**EXERCISE DETAILS:** What you return must be every line below that includes the word "grey".
***** RECORDS SHOWN *****
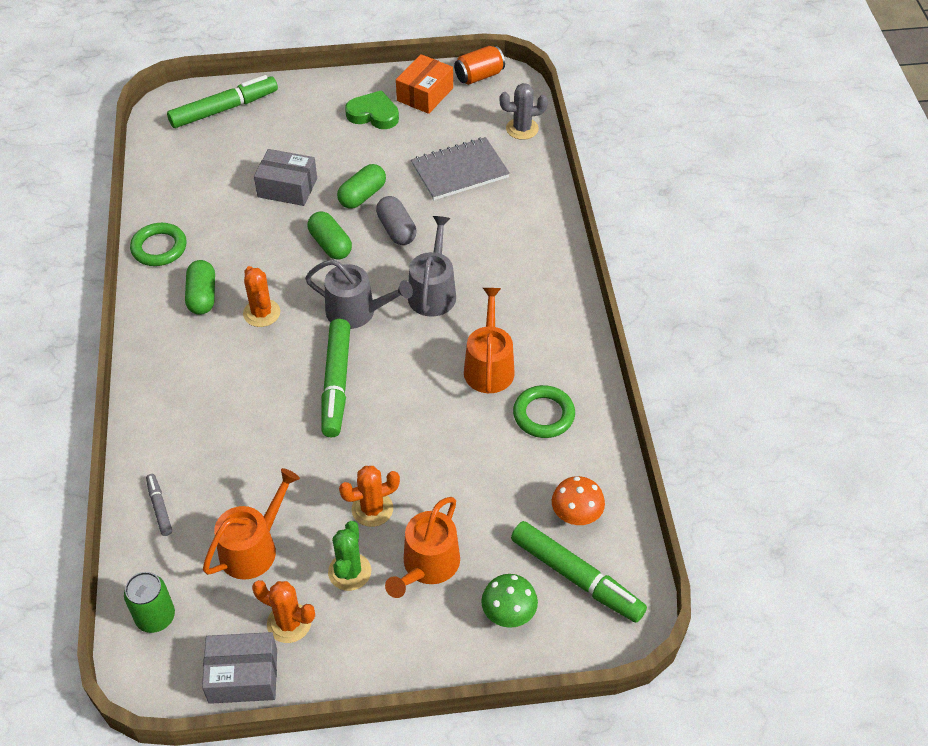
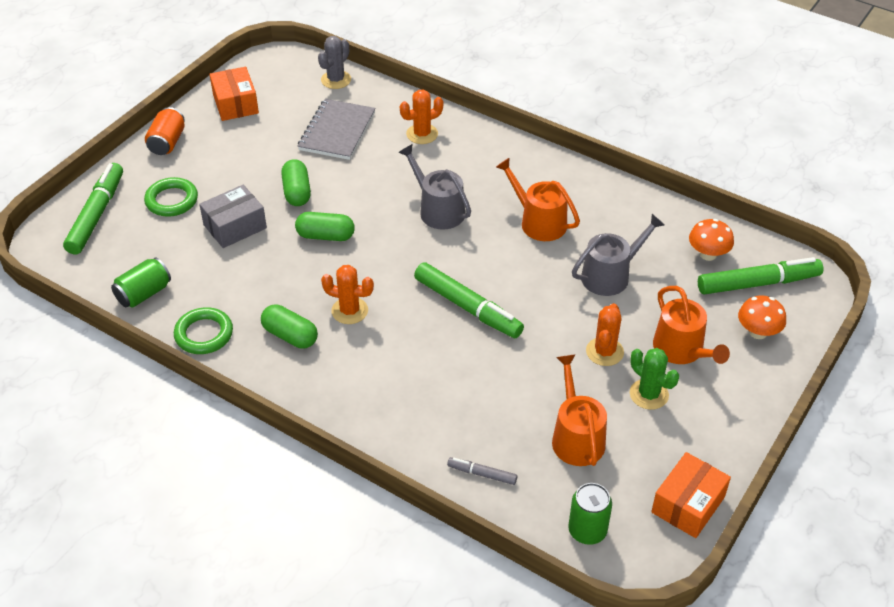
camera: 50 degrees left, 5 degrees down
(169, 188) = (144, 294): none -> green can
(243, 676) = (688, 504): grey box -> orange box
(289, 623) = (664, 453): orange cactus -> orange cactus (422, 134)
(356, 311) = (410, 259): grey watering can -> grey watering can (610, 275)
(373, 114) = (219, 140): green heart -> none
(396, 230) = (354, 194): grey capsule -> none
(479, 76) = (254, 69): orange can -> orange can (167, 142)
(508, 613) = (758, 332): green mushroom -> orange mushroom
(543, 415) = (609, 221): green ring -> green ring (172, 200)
*****
**WRITTEN ANSWER:**
(243, 676) = (688, 504): grey box -> orange box
(356, 311) = (410, 259): grey watering can -> grey watering can (610, 275)
(396, 230) = (354, 194): grey capsule -> none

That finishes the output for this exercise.